Required task
Every line in the listing below from the one with "Trace <item>stroma</item>. (SVG masks)" through the one with "Segment regions of stroma." is to be reproduced exactly, both ends included; leave out the rest.

* START Source data *

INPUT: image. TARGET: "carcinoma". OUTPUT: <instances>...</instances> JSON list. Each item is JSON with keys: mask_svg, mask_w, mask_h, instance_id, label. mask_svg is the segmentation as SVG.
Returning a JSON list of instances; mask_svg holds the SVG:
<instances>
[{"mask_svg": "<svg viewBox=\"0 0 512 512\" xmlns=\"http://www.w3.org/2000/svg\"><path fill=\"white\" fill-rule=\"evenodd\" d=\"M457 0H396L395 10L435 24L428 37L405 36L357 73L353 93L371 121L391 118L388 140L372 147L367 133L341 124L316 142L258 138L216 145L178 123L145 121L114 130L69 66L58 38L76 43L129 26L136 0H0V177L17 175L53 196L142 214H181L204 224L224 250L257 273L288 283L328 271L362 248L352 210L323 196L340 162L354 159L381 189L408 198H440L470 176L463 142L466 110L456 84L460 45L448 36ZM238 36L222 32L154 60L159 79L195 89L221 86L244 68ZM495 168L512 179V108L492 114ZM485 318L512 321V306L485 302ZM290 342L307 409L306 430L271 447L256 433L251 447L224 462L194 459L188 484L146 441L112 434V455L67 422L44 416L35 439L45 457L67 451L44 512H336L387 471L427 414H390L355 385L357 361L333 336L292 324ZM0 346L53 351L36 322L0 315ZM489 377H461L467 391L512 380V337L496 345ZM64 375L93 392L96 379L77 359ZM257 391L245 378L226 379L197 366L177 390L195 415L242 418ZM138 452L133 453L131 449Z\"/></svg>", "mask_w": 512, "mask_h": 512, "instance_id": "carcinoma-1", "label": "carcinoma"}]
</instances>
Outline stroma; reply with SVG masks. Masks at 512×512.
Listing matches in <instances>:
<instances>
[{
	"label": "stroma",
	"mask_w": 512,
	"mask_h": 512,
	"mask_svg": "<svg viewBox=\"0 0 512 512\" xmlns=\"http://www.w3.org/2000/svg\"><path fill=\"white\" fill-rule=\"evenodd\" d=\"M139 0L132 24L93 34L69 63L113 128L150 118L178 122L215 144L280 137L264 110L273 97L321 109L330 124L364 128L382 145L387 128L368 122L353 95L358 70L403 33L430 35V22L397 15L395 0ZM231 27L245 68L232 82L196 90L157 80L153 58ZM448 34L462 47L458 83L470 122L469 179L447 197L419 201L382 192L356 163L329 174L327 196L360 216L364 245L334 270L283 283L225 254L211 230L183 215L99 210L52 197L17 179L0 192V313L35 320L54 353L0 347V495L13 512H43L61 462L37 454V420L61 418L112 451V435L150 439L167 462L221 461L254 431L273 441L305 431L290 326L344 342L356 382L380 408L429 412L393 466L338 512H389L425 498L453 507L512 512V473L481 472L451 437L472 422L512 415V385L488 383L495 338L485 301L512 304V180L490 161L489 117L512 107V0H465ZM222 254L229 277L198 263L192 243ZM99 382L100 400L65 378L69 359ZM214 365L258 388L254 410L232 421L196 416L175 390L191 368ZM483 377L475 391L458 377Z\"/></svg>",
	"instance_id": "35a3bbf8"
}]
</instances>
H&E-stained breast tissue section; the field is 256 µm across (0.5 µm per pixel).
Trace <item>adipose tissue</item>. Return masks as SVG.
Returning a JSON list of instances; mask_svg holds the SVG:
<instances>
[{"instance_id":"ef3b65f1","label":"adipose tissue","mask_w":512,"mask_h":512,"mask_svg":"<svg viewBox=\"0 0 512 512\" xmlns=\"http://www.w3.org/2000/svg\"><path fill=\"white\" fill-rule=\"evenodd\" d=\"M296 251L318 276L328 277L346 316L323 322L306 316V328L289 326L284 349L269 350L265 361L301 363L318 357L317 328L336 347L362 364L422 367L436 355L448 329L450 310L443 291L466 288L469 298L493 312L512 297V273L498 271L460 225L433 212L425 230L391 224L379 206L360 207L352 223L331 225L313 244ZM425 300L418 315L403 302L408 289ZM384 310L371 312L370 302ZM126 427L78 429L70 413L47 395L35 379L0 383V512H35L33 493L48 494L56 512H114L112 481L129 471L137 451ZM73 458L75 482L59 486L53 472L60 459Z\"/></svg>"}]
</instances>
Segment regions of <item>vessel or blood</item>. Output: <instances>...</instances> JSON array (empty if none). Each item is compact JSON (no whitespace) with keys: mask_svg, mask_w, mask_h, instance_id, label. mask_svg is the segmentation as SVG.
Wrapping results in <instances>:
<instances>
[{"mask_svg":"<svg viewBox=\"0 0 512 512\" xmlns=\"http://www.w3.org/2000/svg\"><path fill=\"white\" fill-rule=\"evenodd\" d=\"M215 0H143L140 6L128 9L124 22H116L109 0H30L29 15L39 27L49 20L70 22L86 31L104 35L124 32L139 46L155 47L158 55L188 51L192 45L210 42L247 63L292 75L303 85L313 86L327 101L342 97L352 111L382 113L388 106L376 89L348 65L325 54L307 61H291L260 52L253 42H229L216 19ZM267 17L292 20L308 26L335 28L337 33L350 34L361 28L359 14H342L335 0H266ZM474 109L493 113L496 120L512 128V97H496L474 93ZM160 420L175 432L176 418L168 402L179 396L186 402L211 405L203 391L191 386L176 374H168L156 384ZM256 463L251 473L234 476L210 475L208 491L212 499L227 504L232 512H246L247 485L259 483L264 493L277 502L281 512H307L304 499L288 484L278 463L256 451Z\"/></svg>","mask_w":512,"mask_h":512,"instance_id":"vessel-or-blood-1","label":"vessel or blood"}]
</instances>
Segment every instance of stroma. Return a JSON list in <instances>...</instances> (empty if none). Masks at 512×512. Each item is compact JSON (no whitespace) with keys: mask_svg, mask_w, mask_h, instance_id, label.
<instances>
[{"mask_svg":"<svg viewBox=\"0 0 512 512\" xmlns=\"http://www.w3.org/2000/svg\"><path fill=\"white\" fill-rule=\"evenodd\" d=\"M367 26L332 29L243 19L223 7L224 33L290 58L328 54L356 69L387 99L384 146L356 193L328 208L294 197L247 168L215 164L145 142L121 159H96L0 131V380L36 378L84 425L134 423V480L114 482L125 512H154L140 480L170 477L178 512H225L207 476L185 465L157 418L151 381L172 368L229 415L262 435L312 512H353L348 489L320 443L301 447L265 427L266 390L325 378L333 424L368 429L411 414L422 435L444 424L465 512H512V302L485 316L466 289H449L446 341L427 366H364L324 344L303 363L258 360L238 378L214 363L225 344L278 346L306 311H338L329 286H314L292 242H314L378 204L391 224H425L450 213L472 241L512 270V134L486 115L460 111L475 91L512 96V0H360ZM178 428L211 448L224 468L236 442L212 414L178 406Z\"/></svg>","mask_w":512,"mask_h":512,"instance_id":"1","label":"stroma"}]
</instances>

* END Source data *
* START Source data *

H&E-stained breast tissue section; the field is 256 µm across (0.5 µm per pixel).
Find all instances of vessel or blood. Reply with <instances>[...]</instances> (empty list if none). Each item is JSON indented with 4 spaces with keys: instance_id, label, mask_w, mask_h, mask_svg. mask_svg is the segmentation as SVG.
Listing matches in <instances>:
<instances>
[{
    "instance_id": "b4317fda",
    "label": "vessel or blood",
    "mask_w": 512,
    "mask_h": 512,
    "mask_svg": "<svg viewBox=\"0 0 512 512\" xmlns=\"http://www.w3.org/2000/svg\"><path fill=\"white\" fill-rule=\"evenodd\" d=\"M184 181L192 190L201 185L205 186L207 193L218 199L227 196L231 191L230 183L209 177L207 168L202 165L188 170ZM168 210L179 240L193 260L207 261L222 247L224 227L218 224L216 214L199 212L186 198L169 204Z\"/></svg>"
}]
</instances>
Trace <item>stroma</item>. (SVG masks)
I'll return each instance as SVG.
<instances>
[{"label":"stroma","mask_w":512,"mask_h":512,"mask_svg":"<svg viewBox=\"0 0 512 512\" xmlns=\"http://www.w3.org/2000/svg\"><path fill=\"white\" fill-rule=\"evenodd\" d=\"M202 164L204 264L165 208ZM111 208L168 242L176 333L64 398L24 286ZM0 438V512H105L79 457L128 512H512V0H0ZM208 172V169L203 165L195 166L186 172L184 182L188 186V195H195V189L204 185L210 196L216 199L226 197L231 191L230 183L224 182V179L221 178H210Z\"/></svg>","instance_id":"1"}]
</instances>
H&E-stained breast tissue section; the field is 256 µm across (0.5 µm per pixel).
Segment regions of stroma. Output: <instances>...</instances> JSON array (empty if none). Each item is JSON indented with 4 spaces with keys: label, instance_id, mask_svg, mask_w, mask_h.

* END Source data *

Expected answer
Trace <item>stroma</item>. (SVG masks)
I'll return each instance as SVG.
<instances>
[{"label":"stroma","mask_w":512,"mask_h":512,"mask_svg":"<svg viewBox=\"0 0 512 512\" xmlns=\"http://www.w3.org/2000/svg\"><path fill=\"white\" fill-rule=\"evenodd\" d=\"M202 164L204 264L165 208ZM111 208L168 242L176 333L64 398L24 286ZM0 438V512H105L79 457L128 512H512V0H0ZM208 172V169L203 165L195 166L186 172L184 182L188 186V195H195V189L204 185L210 196L216 199L226 197L231 191L230 183L224 182V179L221 178H210Z\"/></svg>","instance_id":"1"}]
</instances>
H&E-stained breast tissue section; the field is 256 µm across (0.5 µm per pixel).
Segment regions of stroma. Output: <instances>...</instances> JSON array (empty if none). Each item is JSON indented with 4 spaces with keys: label, instance_id, mask_svg, mask_w, mask_h.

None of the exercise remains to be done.